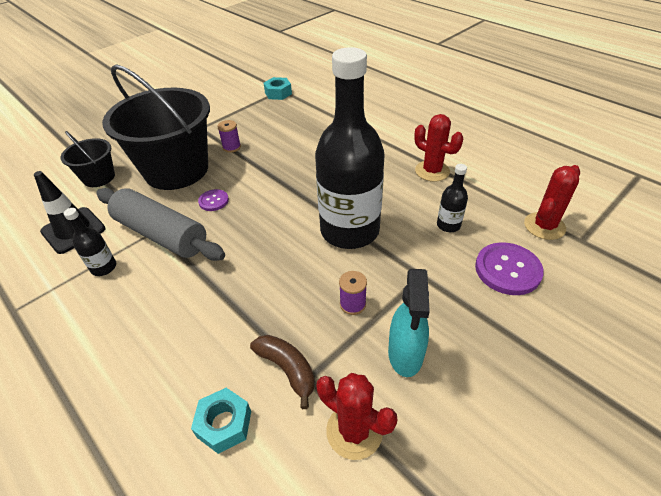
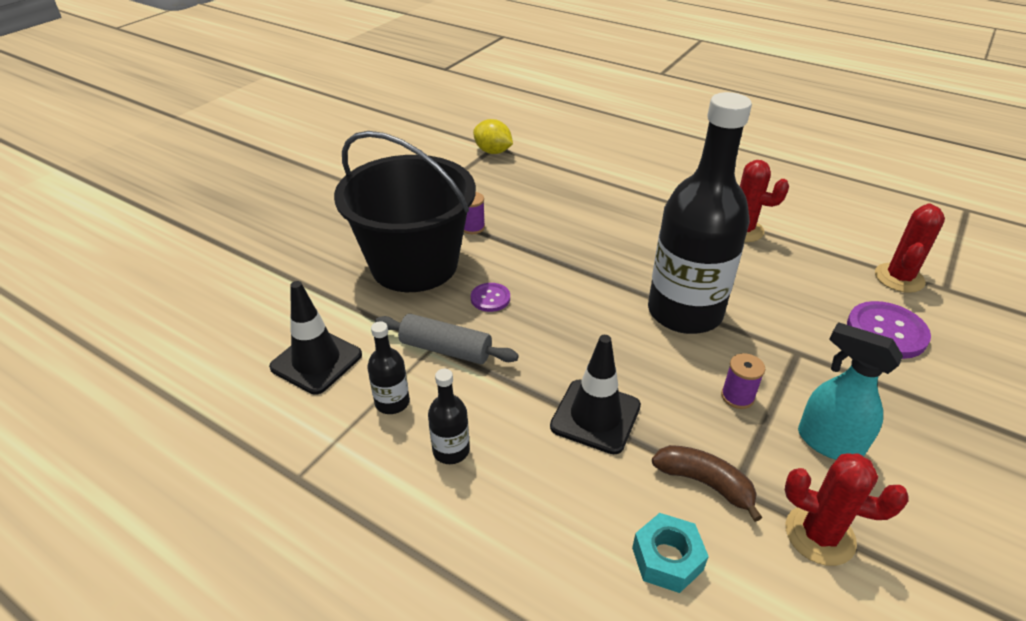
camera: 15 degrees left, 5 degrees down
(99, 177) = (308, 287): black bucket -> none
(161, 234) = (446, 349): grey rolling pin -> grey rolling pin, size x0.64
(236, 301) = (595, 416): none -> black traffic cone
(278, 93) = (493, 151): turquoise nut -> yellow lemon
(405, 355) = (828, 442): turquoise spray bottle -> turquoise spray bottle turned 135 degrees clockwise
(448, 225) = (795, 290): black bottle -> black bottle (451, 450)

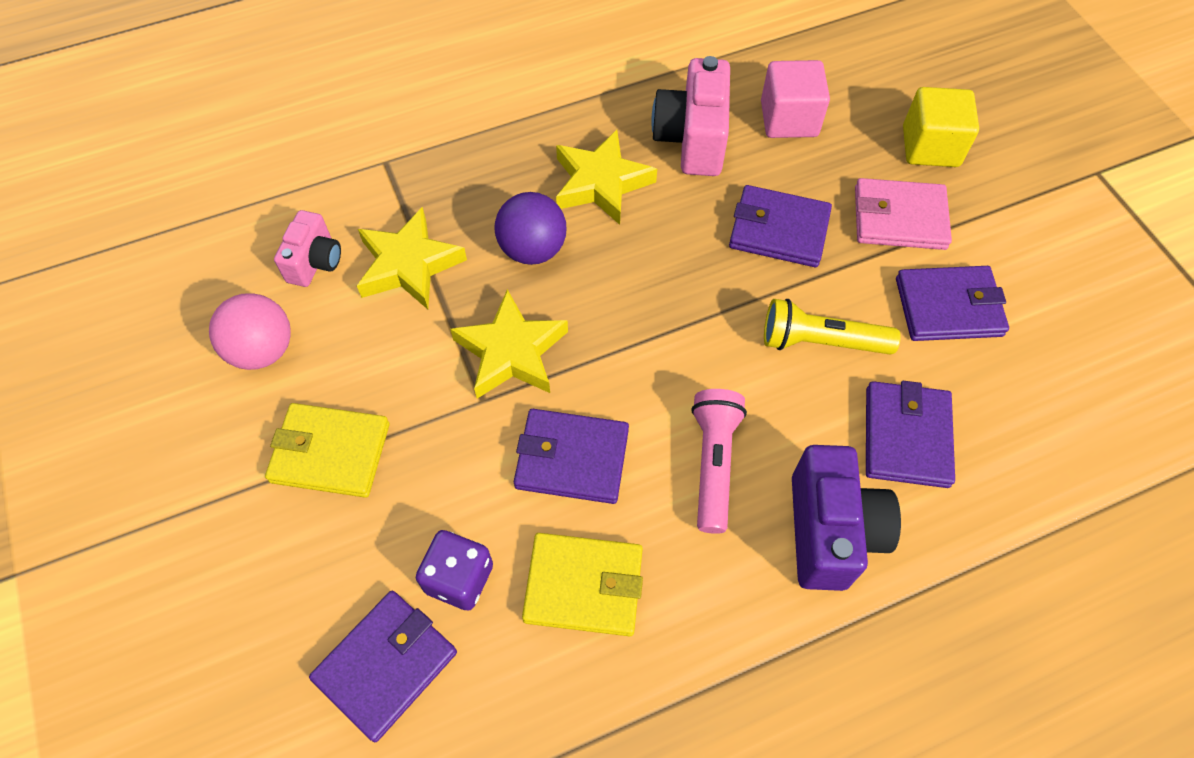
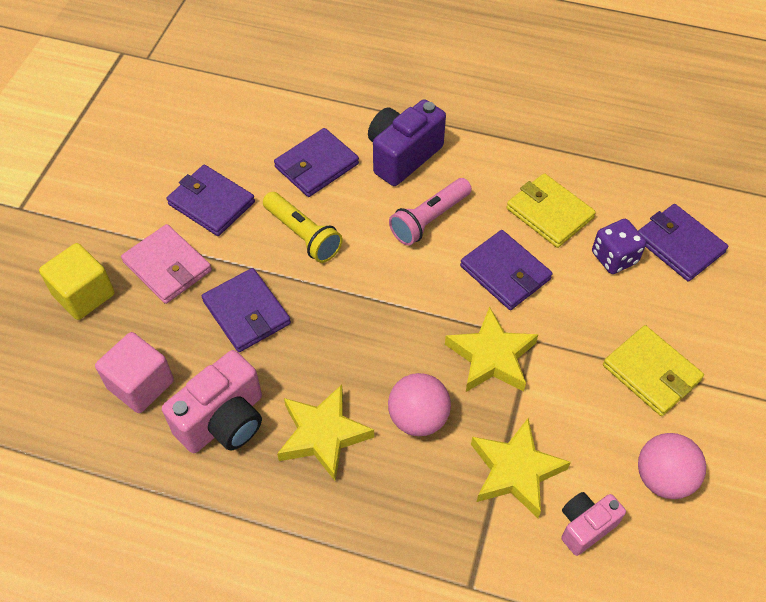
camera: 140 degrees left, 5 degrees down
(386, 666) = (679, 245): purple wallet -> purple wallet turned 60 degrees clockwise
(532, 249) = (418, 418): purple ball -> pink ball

■ **Problem to work on**: Lines of the listing above that contain the word "degrees" must all be copied.

■ **Finished exercise**:
camera: 15 degrees left, 5 degrees down
(405, 355) = (828, 442): turquoise spray bottle -> turquoise spray bottle turned 135 degrees clockwise
camera: 140 degrees left, 5 degrees down
(386, 666) = (679, 245): purple wallet -> purple wallet turned 60 degrees clockwise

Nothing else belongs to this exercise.